[[ TASK INPUTS open ]]

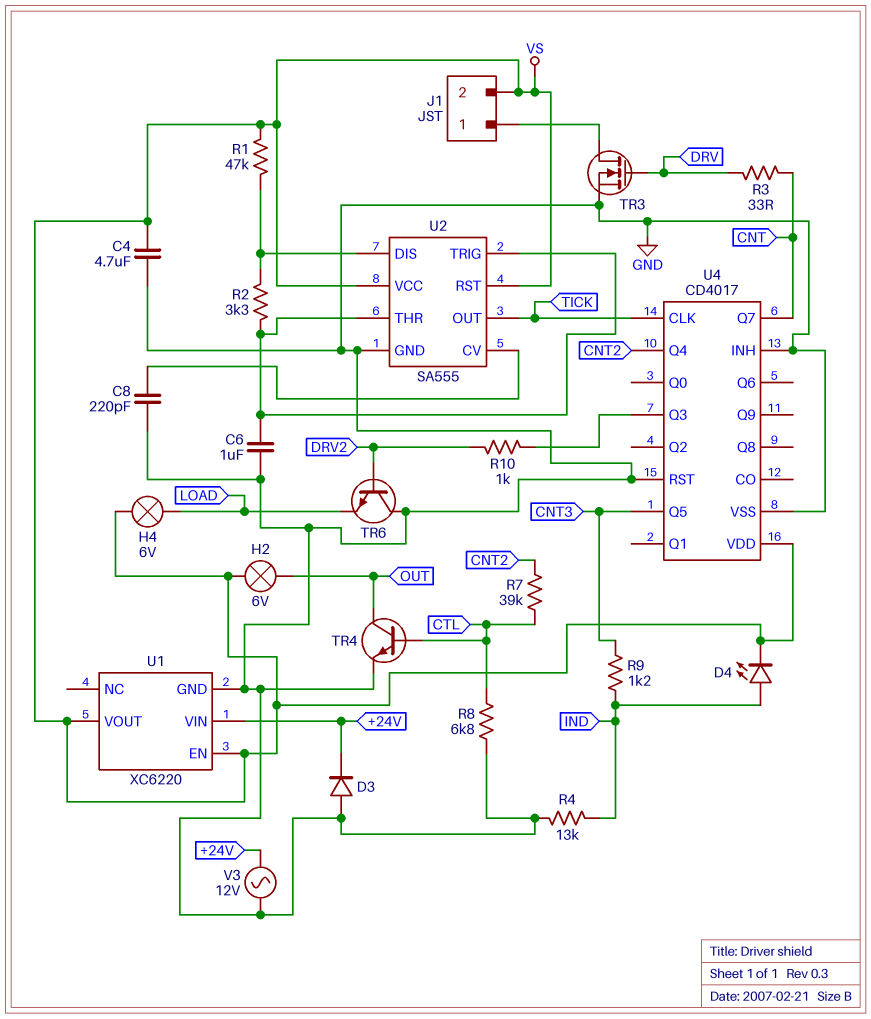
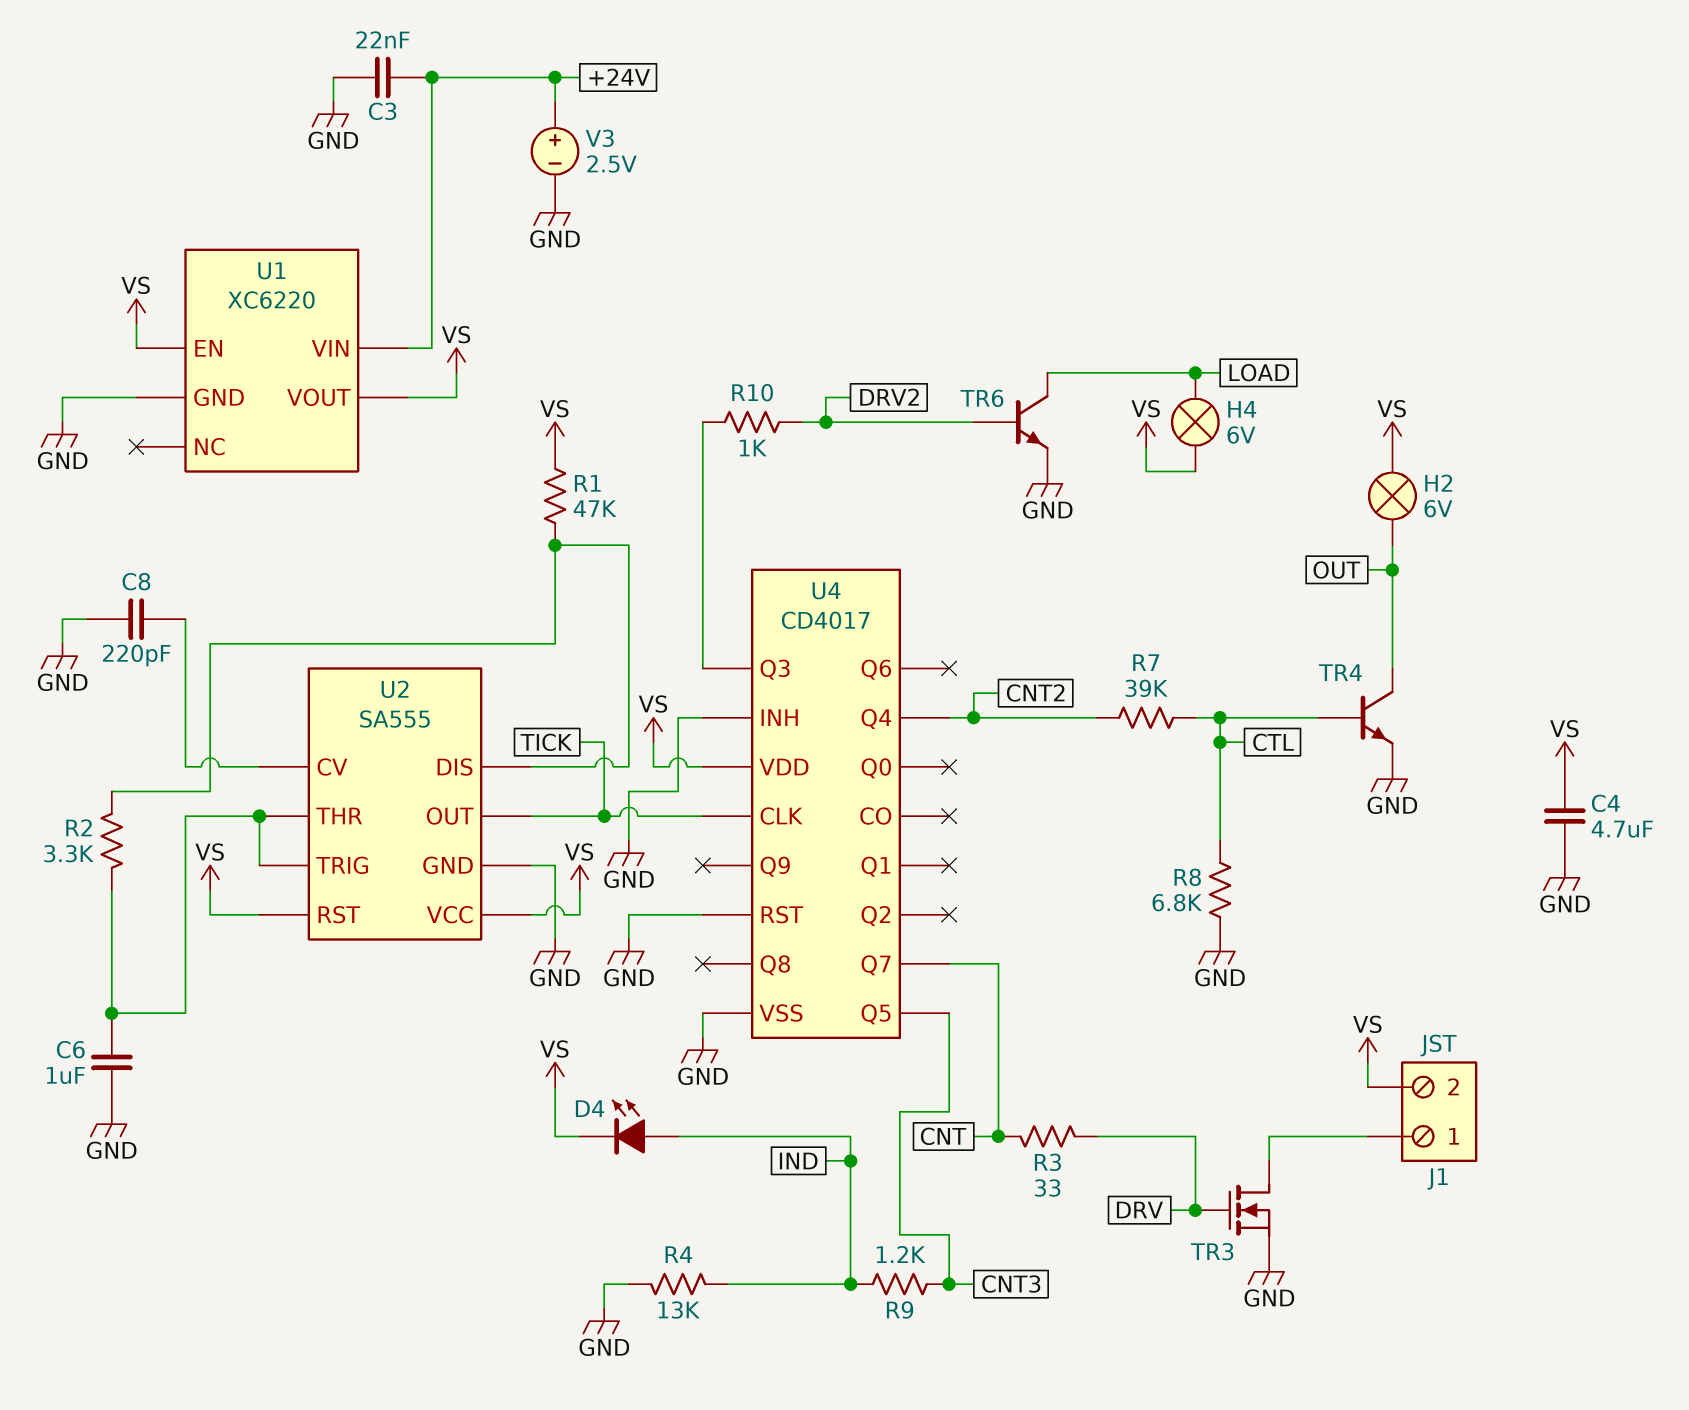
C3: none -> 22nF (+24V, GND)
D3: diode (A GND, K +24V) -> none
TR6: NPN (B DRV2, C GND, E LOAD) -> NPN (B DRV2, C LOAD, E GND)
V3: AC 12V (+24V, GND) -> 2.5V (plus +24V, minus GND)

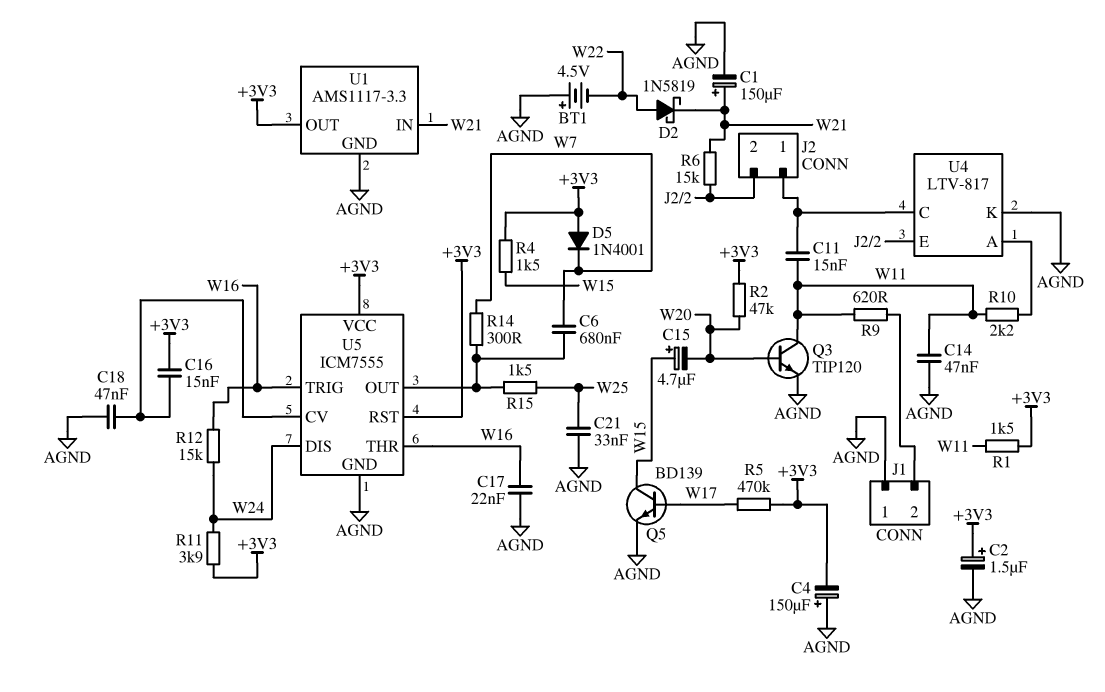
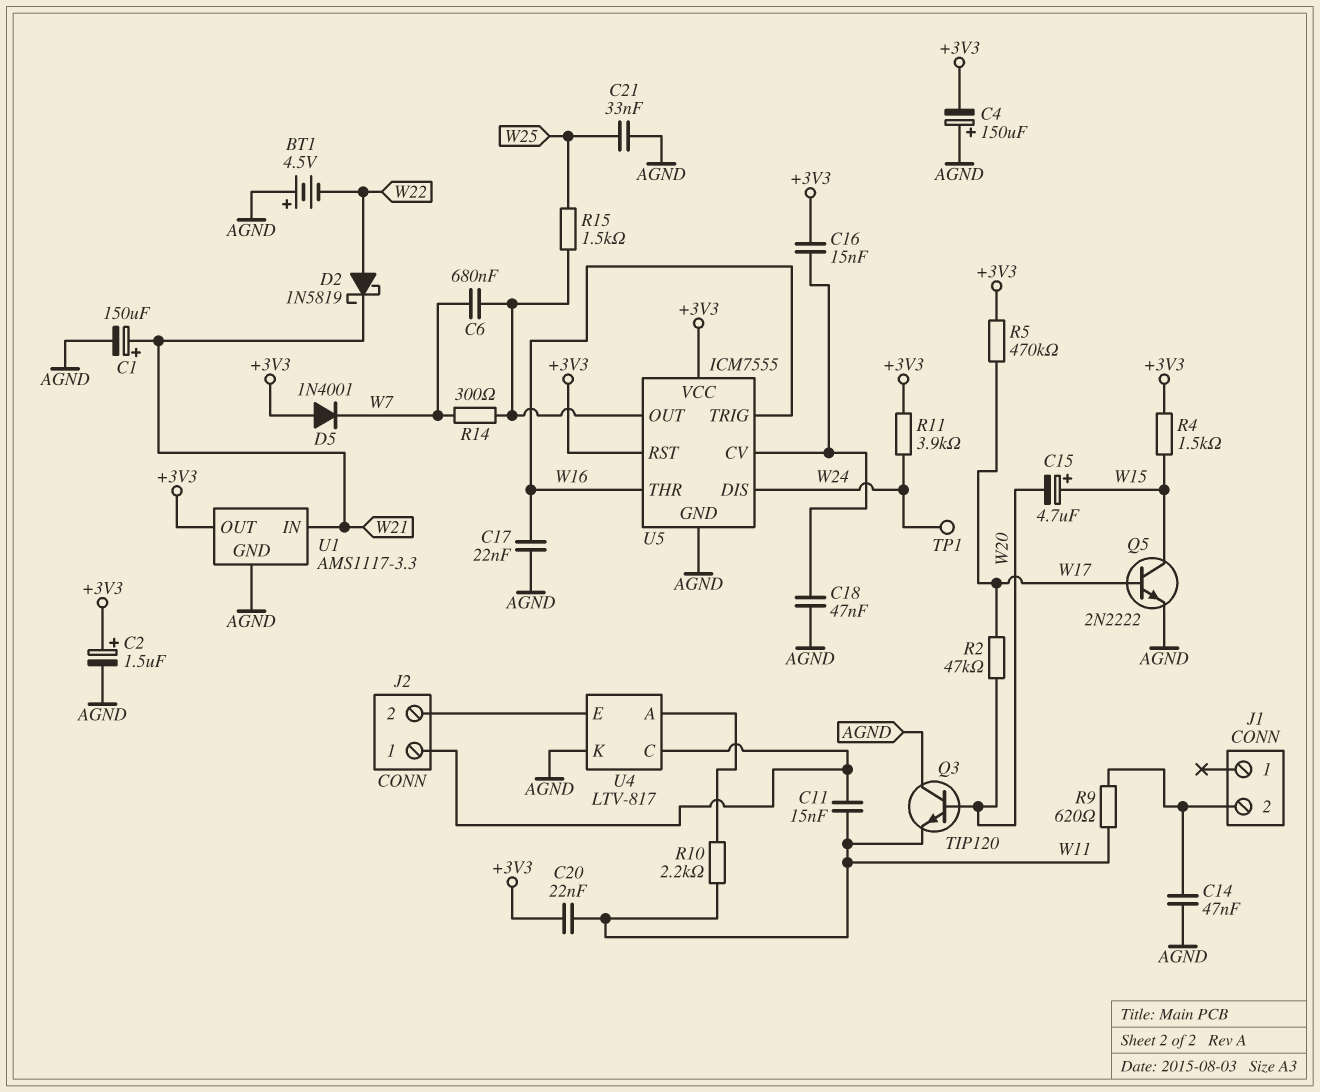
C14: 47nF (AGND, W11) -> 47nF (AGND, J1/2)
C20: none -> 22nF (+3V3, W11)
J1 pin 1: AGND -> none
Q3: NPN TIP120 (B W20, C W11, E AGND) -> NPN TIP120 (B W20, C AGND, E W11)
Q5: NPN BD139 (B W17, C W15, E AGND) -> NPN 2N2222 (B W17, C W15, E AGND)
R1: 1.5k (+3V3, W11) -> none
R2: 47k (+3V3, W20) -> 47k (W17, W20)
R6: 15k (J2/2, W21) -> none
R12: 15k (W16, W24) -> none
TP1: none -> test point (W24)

[[ TASK INPUTS closed ]]

WORK REQUIRED:
Count the lines in the records above that contain the word "AGND", and reply with that number alone.

REPLY:
4